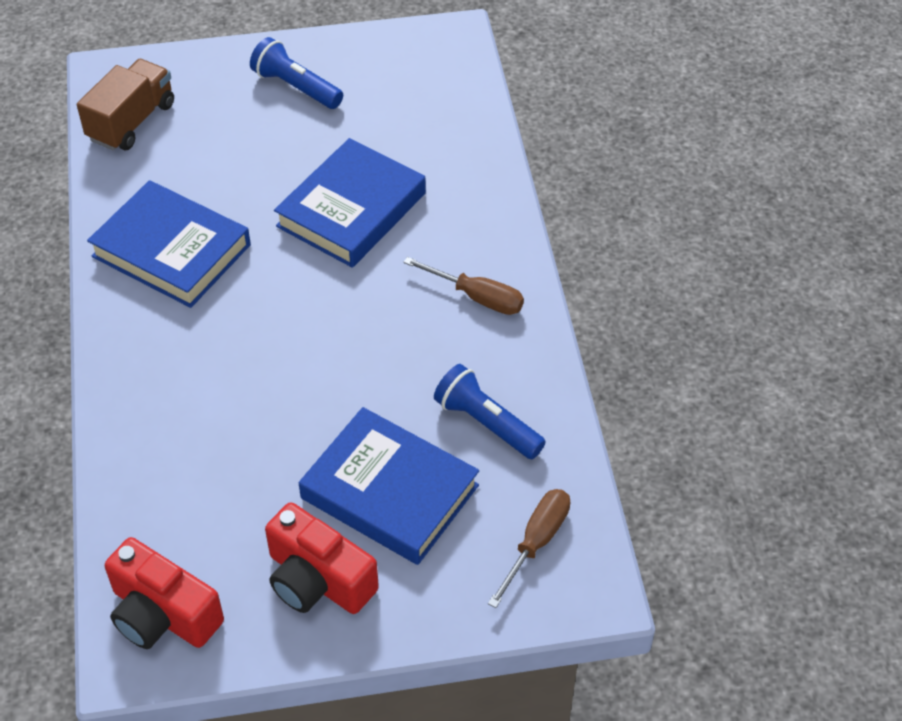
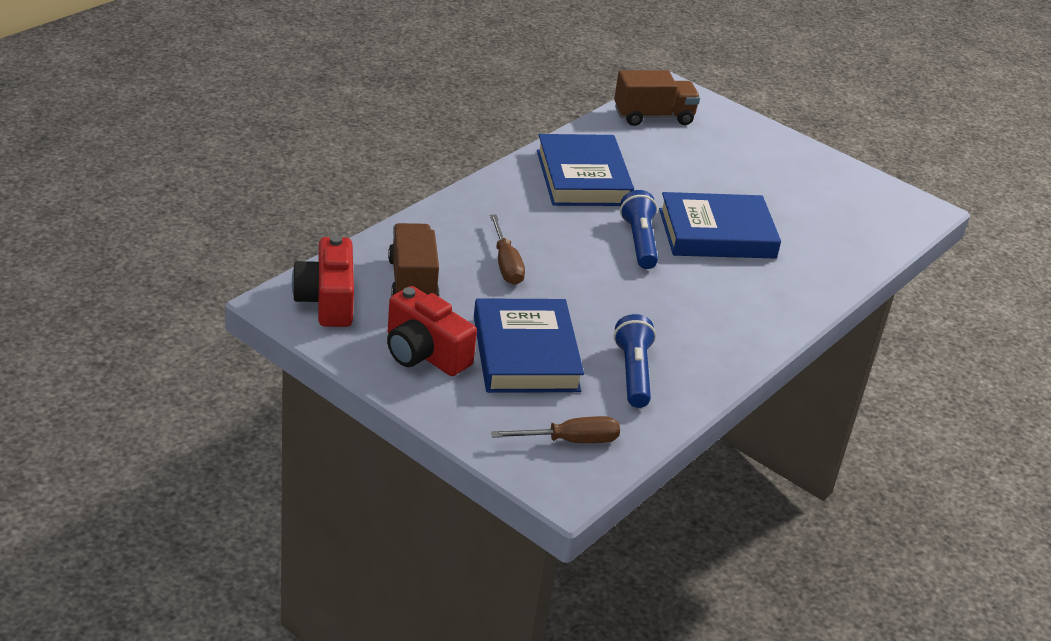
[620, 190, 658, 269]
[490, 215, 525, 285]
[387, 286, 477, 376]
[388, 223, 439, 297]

### INSTRUCTIONS TO FOLLOW:
The entire listing above is to be copied exactly, with all pictures omitted.

### WRITTEN ANSWER:
[620, 190, 658, 269]
[490, 215, 525, 285]
[387, 286, 477, 376]
[388, 223, 439, 297]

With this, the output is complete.